Problem description:
Apart from the pictures, every part of the records below gets retyped exactly.

*** Opening of Input records ***

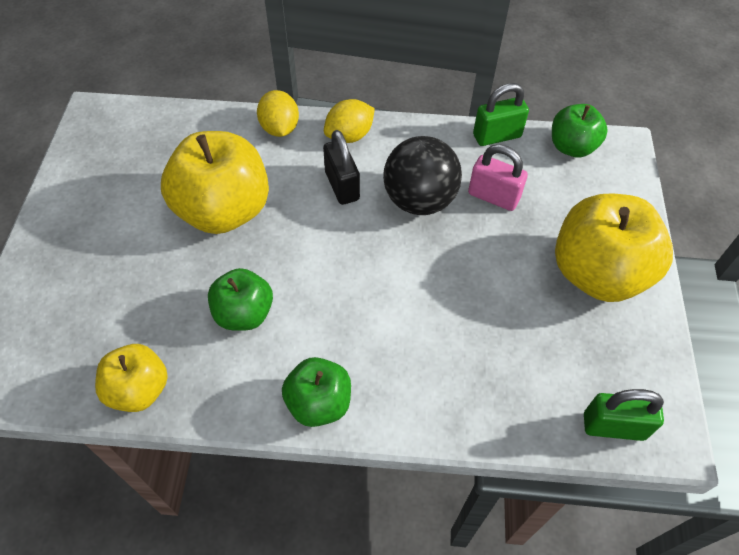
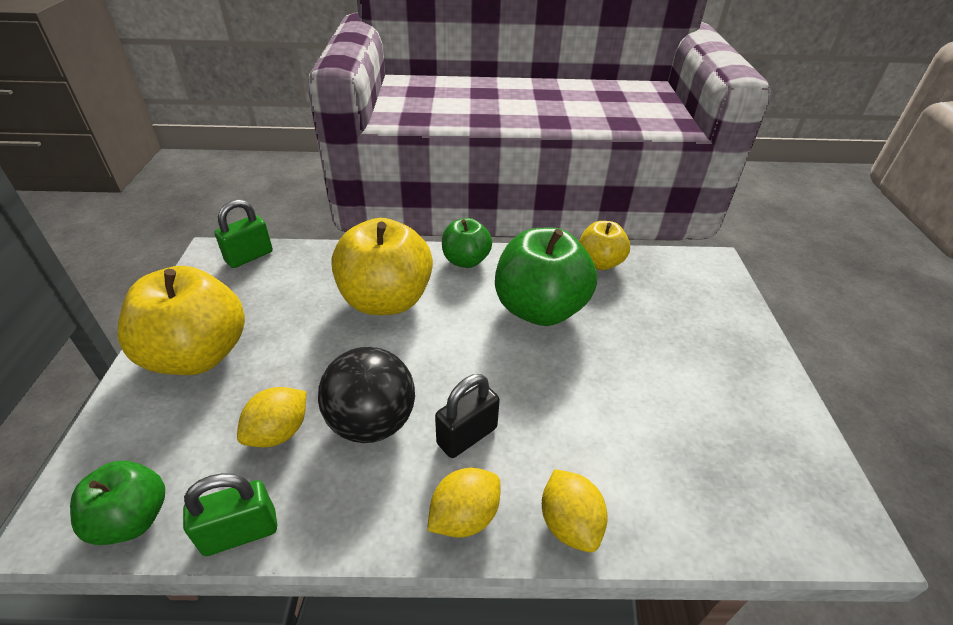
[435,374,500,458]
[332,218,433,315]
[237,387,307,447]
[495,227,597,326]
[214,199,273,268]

*** Close of Input records ***

Response:
[435,374,500,458]
[332,218,433,315]
[237,387,307,447]
[495,227,597,326]
[214,199,273,268]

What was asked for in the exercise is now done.